--- EXERCISE INSTRUCTIONS ---
What lines in the data hold the string "cyan"? Show them.

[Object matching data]
....
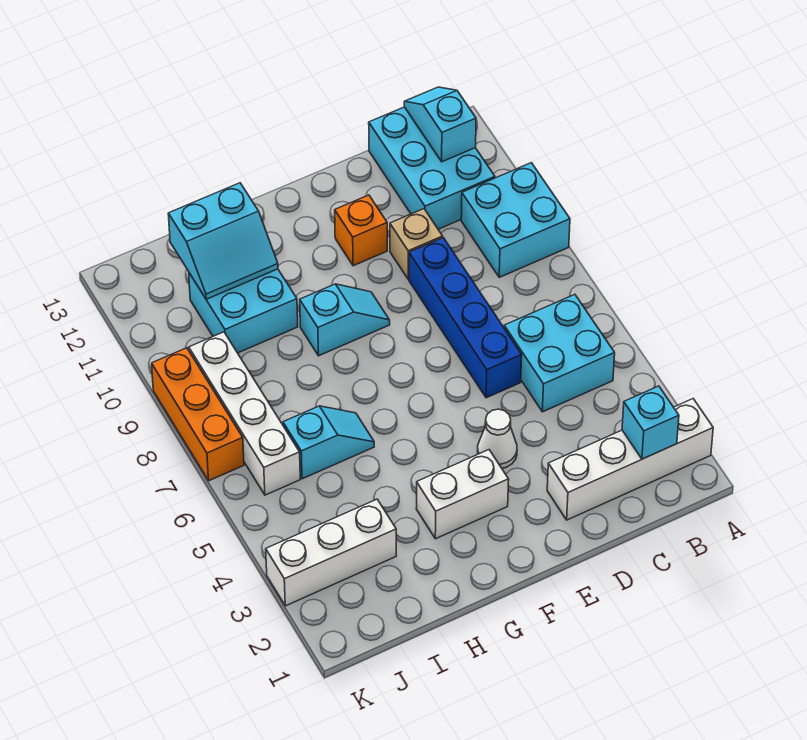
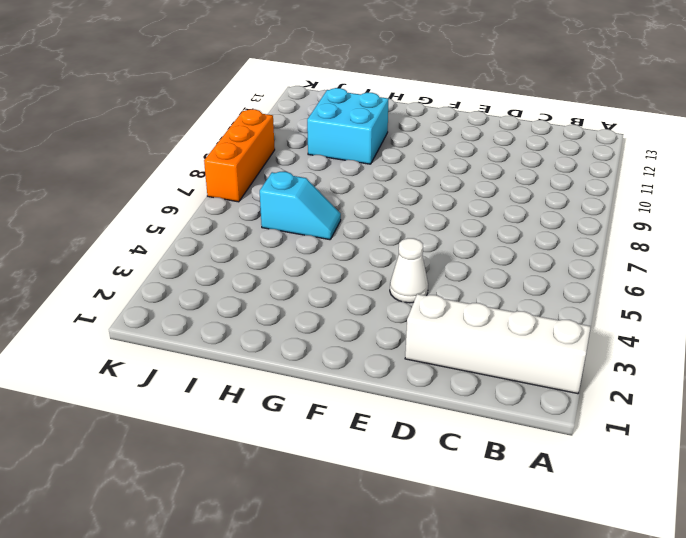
none -> cyan 2x2 brick [461,163,570,277]
none -> cyan 2x2 brick [504,295,615,412]
none -> cyan 2x3 brick [369,107,495,229]

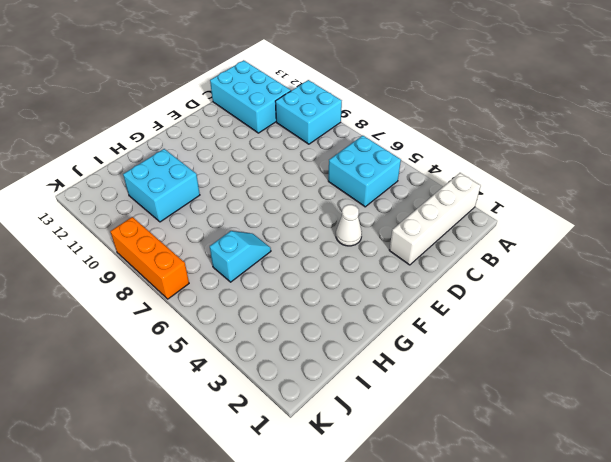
none -> blue 1x4 brick [409,238,522,398]
none -> tan 1x1 brick [390,209,443,279]
none -> orange 1x1 brick [335,195,387,266]

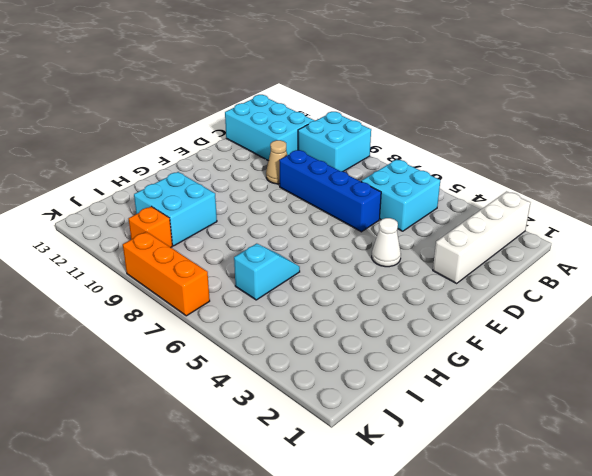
tan 1x1 cone [266,140,287,184] -> tan 1x1 brick [390,209,443,279]
orange 1x1 brick [129,206,172,247] -> orange 1x1 brick moved to [335,195,387,266]
none -> white 1x2 brick [416,450,509,539]
none -> cyan 1x2 slope [300,284,390,356]
none -> white 1x3 brick [266,499,396,606]

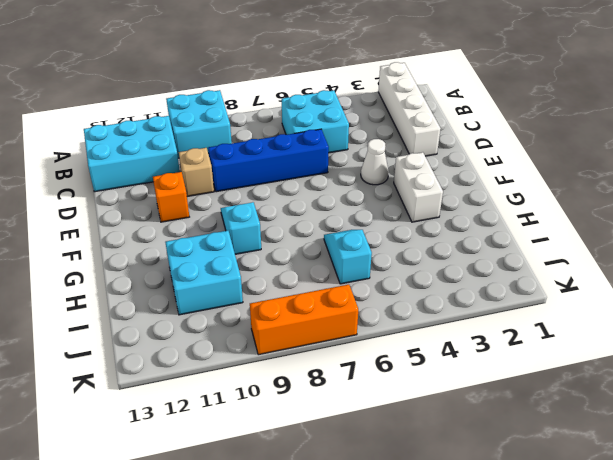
none -> white 1x3 brick [266,499,396,606]
none -> white 1x4 brick [189,332,300,495]
none -> cyan 1x1 brick [622,386,679,459]

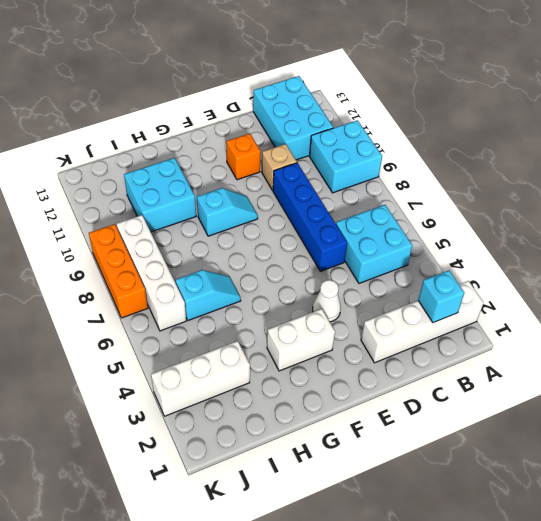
none -> cyan 1x2 slope [404,87,476,162]
none -> cyan 2x2 slope [168,183,278,299]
....
--- EXERCISE SOLUTION ---
none -> cyan 2x2 brick [461,163,570,277]
none -> cyan 2x2 brick [504,295,615,412]
none -> cyan 2x3 brick [369,107,495,229]
none -> cyan 1x2 slope [300,284,390,356]
none -> cyan 1x1 brick [622,386,679,459]
none -> cyan 1x2 slope [404,87,476,162]
none -> cyan 2x2 slope [168,183,278,299]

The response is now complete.